*ACTIVITY*
When you reach the line with "pink bell [694,92,727,137]" in the records below, begin transcribing exactly and continue up to and including the line with "green nut [214,245,263,289]", leaving out every picture.
[[ DATA SHOWN, beginning ]]
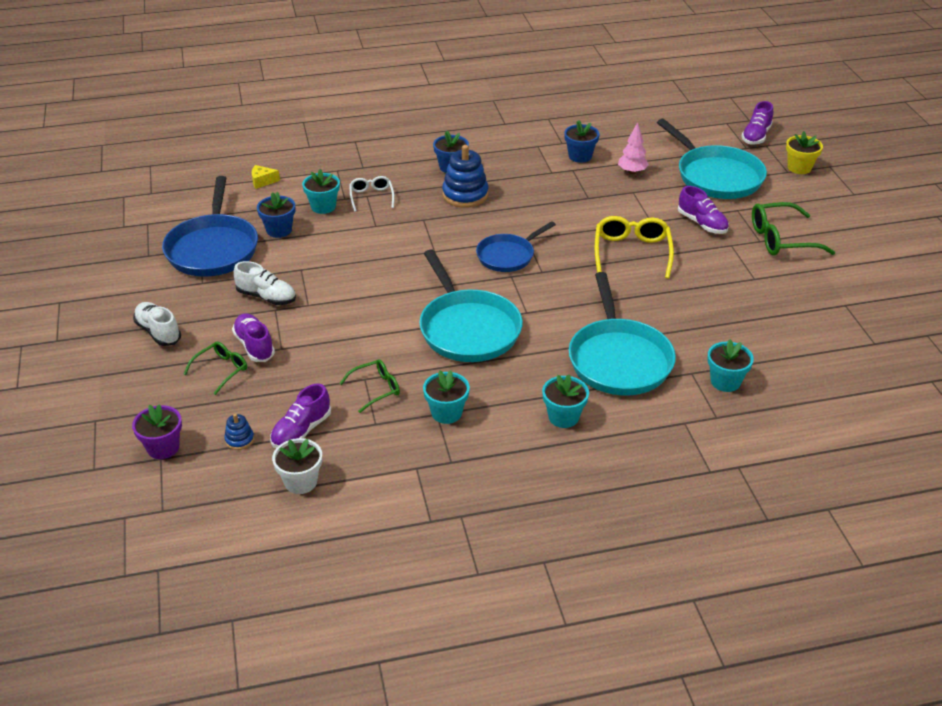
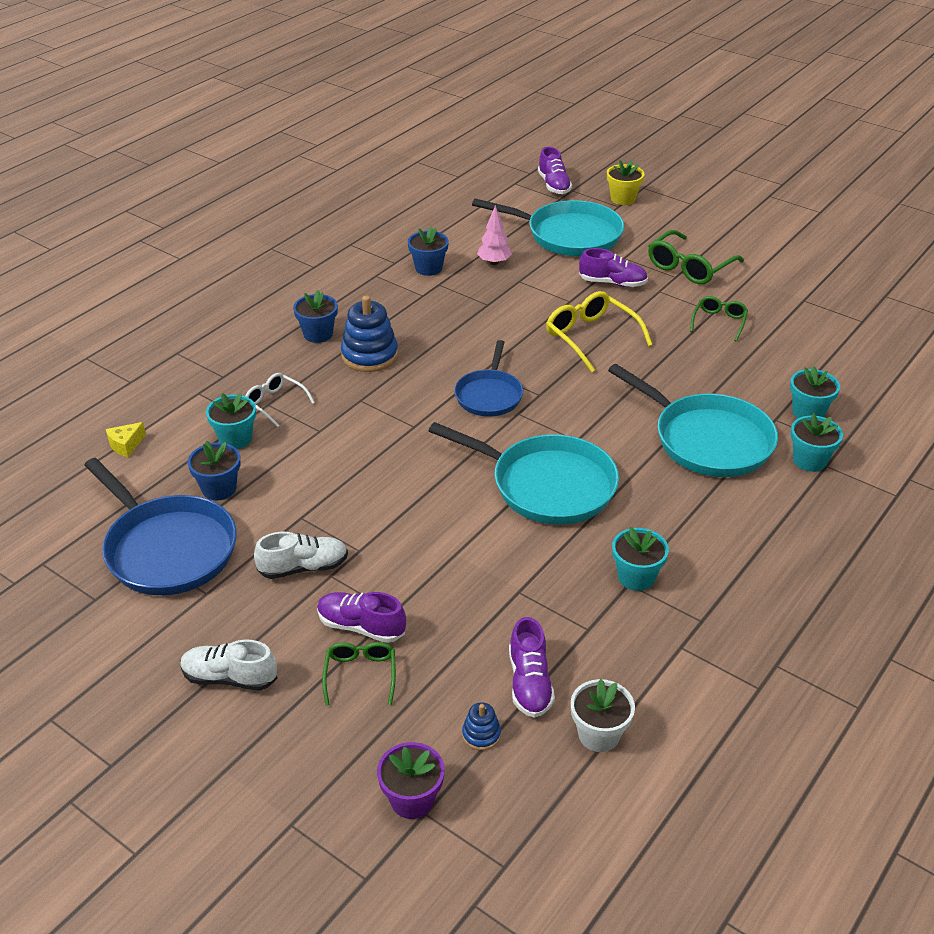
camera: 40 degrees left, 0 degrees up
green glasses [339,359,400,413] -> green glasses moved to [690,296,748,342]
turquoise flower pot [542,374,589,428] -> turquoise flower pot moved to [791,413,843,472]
[[ DATA SHOWN, end ]]
[[ DATA SHOWN, beginning ]]
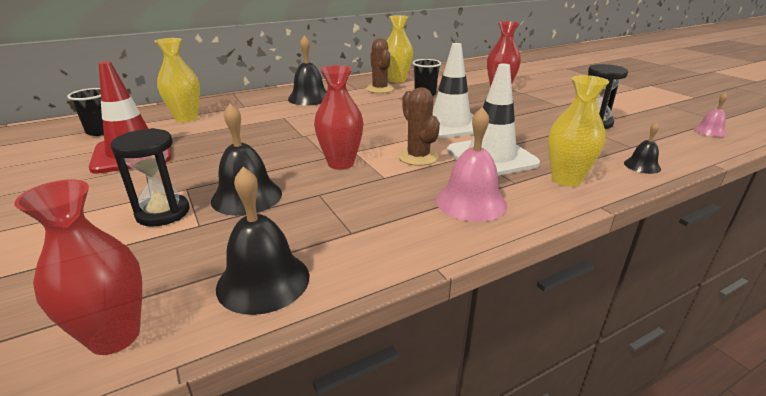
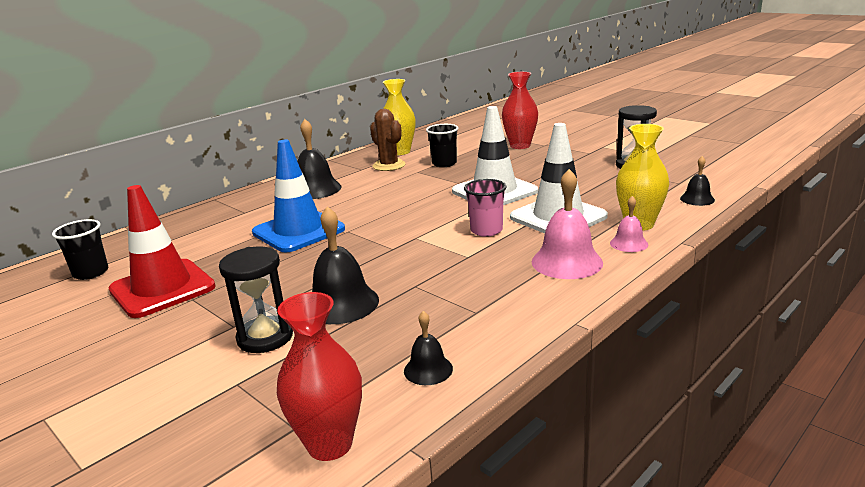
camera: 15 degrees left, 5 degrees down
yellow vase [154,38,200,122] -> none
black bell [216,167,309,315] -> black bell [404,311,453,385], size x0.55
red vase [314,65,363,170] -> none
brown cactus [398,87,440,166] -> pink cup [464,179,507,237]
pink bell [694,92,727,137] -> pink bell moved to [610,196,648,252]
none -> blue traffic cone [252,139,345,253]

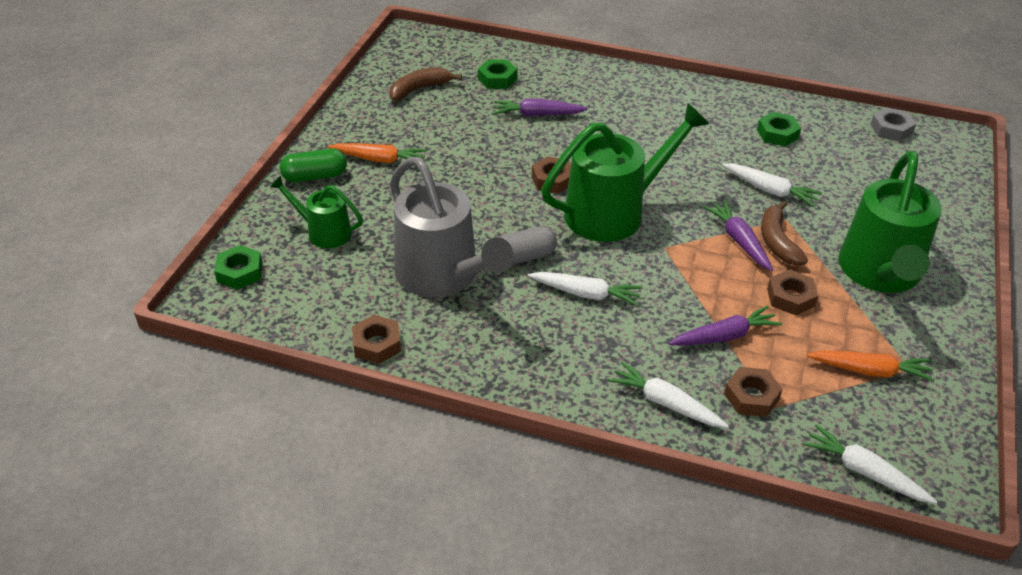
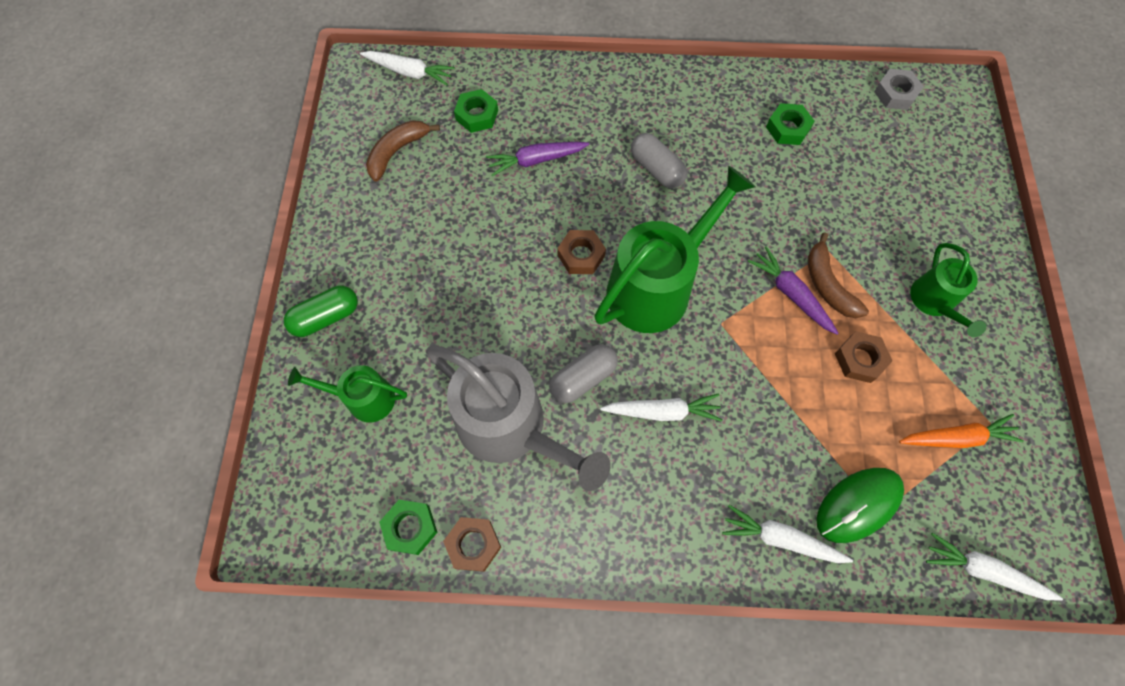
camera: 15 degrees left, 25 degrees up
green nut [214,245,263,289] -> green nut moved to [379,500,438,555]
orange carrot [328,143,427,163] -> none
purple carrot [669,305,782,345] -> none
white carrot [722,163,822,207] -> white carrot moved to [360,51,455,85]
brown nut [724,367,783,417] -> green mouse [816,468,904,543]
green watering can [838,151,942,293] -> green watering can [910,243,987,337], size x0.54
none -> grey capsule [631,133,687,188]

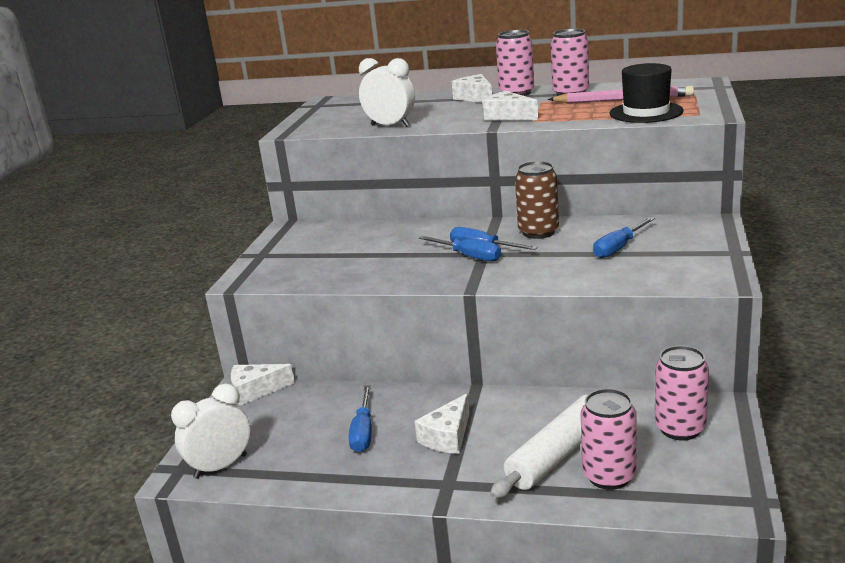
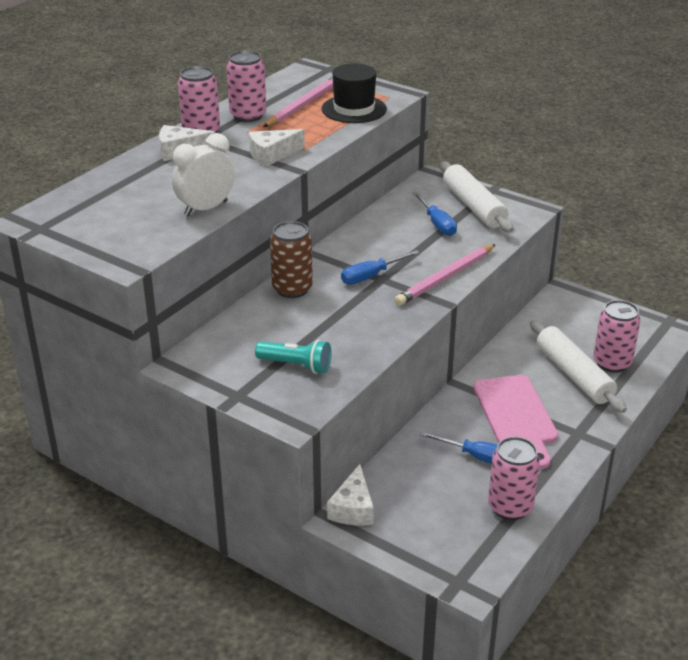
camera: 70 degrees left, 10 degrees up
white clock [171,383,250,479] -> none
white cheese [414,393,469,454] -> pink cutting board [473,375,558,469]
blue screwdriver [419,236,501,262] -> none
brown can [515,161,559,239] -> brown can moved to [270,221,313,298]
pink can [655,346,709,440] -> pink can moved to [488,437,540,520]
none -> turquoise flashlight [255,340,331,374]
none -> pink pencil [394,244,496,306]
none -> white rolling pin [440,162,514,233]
[[ DATA SHOWN, end ]]
*SOLVED PROBLEM*
pink bell [694,92,727,137] -> pink bell moved to [610,196,648,252]
none -> blue traffic cone [252,139,345,253]

camera: 15 degrees left, 25 degrees up
green nut [214,245,263,289] -> green nut moved to [379,500,438,555]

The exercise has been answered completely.